Given material section start

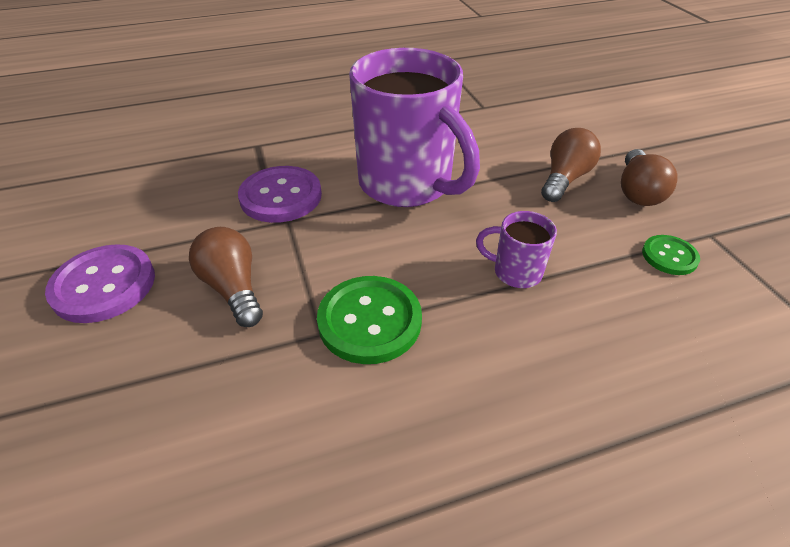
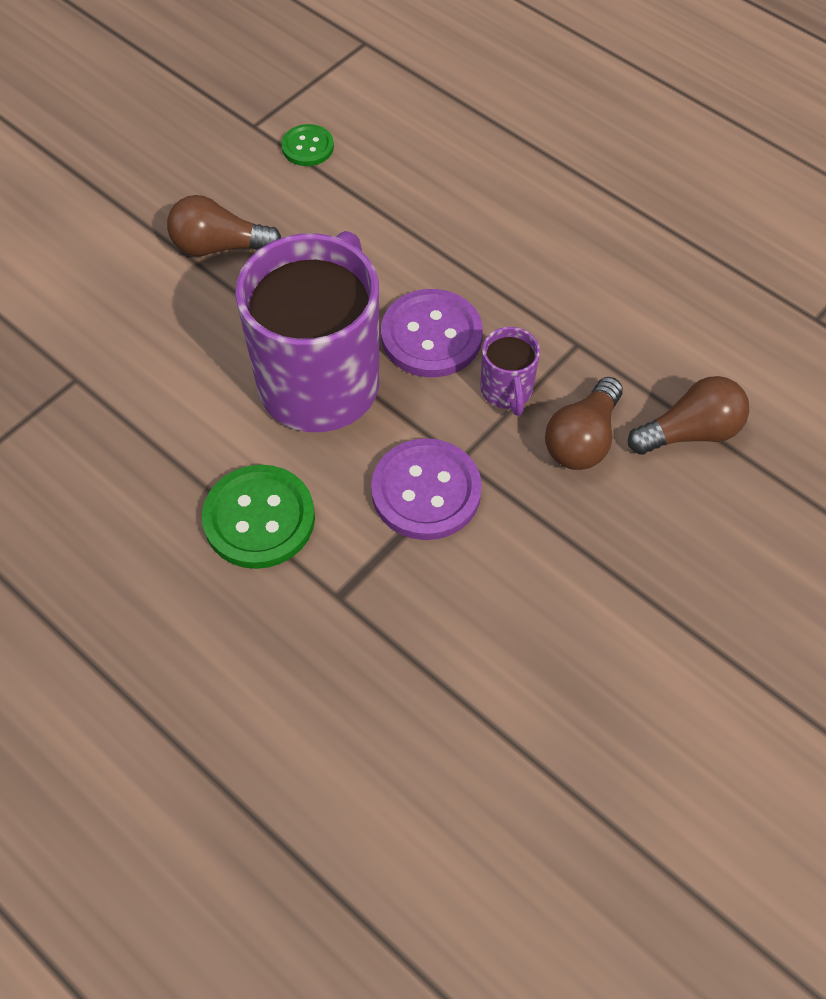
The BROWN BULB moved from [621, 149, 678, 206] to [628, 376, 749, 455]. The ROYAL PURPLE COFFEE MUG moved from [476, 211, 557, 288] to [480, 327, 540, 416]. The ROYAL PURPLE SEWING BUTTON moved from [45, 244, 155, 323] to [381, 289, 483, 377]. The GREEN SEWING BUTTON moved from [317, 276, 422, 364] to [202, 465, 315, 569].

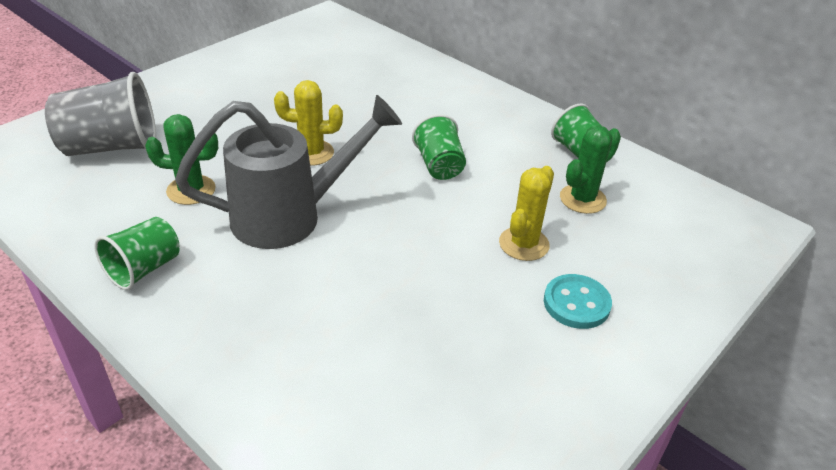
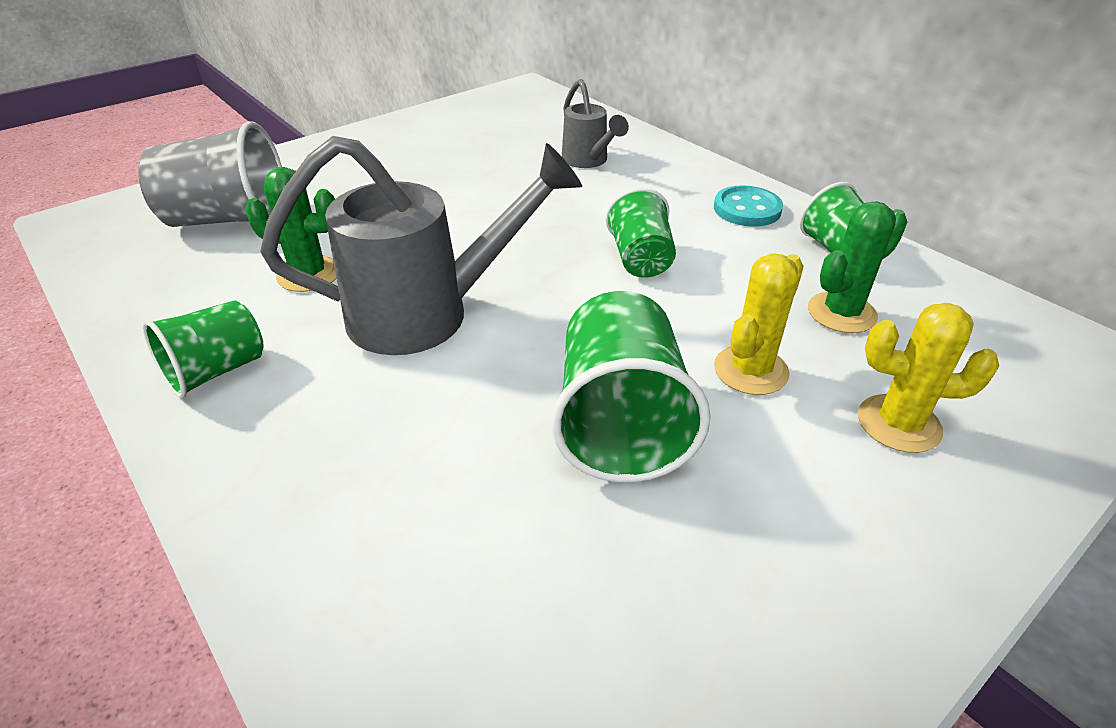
The BRIGHT YELLOW PRICKLY PLANT moved from [274, 80, 343, 166] to [858, 303, 999, 453]. The TEAL SEWING BUTTON moved from [544, 274, 612, 329] to [714, 185, 783, 227]. The GREY WATERING CAN at [562, 79, 629, 168] appeared. The GREEN BEAKER at [551, 291, 711, 482] appeared.

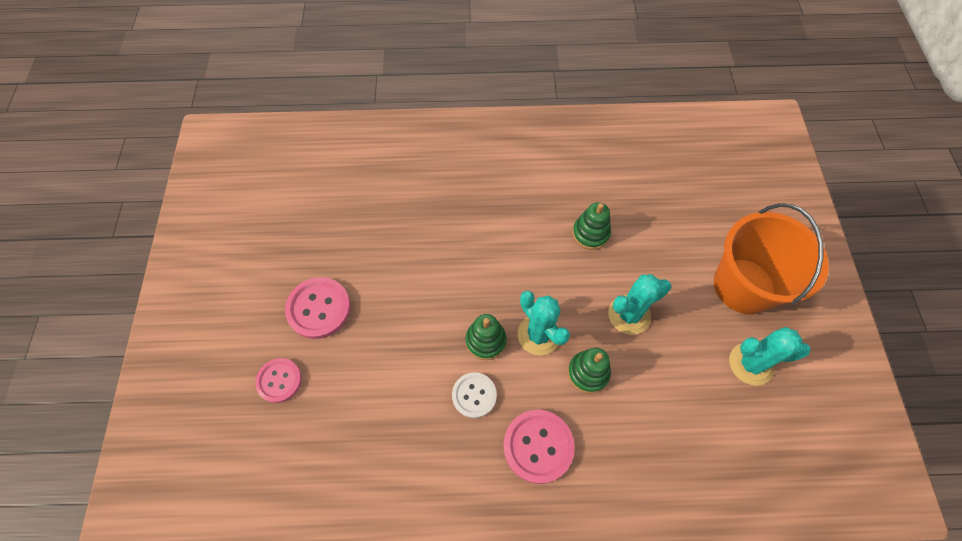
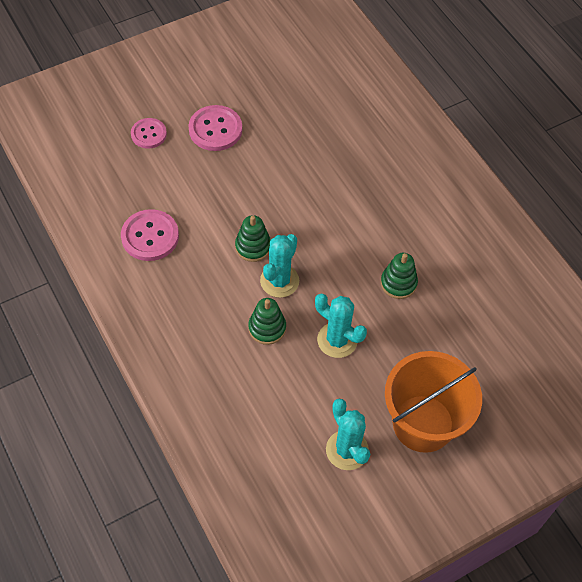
The PURE WHITE SEWING BUTTON at [452, 372, 497, 418] disappeared. The ROSE-PINK SEWING BUTTON moved from [503, 410, 575, 484] to [121, 209, 179, 261].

Given material section end

What the task asks: Where does the word "GREEN" appear in the material above? Copy every line that holds it.

Your solution:
The BROWN BULB moved from [621, 149, 678, 206] to [628, 376, 749, 455]. The ROYAL PURPLE COFFEE MUG moved from [476, 211, 557, 288] to [480, 327, 540, 416]. The ROYAL PURPLE SEWING BUTTON moved from [45, 244, 155, 323] to [381, 289, 483, 377]. The GREEN SEWING BUTTON moved from [317, 276, 422, 364] to [202, 465, 315, 569].
The BRIGHT YELLOW PRICKLY PLANT moved from [274, 80, 343, 166] to [858, 303, 999, 453]. The TEAL SEWING BUTTON moved from [544, 274, 612, 329] to [714, 185, 783, 227]. The GREY WATERING CAN at [562, 79, 629, 168] appeared. The GREEN BEAKER at [551, 291, 711, 482] appeared.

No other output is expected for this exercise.